EXERCISE INSTRUCTIONS =>
Go to the line containing "C104: 100nF (+12V, GND) -> 220nF (+12V, GND)" in the records below and retype from there through the final line, exactly.

---- RECORDS SUPPLIED

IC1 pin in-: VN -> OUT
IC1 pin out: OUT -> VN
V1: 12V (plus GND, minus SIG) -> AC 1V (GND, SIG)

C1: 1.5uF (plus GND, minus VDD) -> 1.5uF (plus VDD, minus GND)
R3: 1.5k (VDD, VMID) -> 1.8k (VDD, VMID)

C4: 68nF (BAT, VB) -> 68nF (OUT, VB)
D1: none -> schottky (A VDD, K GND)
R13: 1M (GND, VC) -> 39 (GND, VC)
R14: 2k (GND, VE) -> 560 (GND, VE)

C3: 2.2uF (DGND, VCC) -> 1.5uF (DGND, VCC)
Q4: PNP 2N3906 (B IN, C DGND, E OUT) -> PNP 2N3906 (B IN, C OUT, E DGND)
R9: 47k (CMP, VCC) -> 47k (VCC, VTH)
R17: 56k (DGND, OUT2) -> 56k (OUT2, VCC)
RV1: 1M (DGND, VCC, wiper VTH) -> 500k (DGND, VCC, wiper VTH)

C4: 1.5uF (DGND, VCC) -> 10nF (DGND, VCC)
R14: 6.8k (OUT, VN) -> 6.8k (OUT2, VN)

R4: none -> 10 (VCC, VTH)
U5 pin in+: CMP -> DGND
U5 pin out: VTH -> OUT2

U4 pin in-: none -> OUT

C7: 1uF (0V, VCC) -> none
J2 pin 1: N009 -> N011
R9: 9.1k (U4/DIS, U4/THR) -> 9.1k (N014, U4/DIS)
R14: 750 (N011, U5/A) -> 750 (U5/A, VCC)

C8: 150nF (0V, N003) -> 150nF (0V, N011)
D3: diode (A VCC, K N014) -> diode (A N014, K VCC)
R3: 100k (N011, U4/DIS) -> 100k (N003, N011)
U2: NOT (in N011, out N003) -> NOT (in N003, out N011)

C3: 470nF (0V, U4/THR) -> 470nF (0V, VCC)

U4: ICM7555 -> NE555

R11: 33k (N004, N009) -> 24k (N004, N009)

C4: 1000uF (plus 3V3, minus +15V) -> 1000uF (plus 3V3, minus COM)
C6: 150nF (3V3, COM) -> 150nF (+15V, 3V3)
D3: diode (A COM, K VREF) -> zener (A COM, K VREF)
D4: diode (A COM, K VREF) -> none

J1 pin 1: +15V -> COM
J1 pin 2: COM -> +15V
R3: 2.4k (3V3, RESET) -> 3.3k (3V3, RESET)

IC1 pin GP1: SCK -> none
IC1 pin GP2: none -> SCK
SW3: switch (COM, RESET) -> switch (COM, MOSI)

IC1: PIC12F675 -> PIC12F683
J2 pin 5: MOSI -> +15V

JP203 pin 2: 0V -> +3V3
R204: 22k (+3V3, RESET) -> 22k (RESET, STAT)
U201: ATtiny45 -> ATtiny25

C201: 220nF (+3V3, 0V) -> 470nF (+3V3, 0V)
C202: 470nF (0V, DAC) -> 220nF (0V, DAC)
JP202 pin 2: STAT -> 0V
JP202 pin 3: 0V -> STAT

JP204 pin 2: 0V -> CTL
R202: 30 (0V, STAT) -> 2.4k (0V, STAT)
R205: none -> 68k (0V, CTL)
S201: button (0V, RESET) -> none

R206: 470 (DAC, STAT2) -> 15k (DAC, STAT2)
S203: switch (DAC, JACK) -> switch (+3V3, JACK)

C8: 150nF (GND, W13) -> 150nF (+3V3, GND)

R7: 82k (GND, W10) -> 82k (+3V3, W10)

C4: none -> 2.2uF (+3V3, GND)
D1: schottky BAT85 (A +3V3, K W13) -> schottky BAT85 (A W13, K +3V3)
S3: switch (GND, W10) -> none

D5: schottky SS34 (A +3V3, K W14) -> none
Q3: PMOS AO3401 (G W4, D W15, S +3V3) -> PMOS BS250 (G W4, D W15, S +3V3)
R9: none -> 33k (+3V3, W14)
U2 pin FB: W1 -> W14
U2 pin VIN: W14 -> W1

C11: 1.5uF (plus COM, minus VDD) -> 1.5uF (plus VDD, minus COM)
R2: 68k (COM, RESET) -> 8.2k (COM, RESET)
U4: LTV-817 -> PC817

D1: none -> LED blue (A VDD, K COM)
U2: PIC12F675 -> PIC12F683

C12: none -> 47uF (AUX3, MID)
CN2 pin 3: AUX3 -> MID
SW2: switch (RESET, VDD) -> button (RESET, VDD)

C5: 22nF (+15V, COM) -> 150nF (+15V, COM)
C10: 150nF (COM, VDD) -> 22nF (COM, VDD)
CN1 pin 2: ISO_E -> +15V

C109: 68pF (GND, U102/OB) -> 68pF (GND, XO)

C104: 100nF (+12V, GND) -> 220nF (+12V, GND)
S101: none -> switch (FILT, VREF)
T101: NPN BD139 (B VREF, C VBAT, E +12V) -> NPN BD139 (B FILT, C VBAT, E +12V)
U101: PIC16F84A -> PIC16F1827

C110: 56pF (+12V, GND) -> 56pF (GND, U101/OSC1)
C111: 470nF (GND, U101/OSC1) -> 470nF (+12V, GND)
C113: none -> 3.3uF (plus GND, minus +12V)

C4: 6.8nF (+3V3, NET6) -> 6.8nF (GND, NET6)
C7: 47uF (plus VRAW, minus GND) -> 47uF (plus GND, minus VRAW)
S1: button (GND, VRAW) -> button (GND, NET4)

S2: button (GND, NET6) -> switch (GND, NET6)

--------

EXERCISE OUTPUT =>
C104: 100nF (+12V, GND) -> 220nF (+12V, GND)
S101: none -> switch (FILT, VREF)
T101: NPN BD139 (B VREF, C VBAT, E +12V) -> NPN BD139 (B FILT, C VBAT, E +12V)
U101: PIC16F84A -> PIC16F1827

C110: 56pF (+12V, GND) -> 56pF (GND, U101/OSC1)
C111: 470nF (GND, U101/OSC1) -> 470nF (+12V, GND)
C113: none -> 3.3uF (plus GND, minus +12V)

C4: 6.8nF (+3V3, NET6) -> 6.8nF (GND, NET6)
C7: 47uF (plus VRAW, minus GND) -> 47uF (plus GND, minus VRAW)
S1: button (GND, VRAW) -> button (GND, NET4)

S2: button (GND, NET6) -> switch (GND, NET6)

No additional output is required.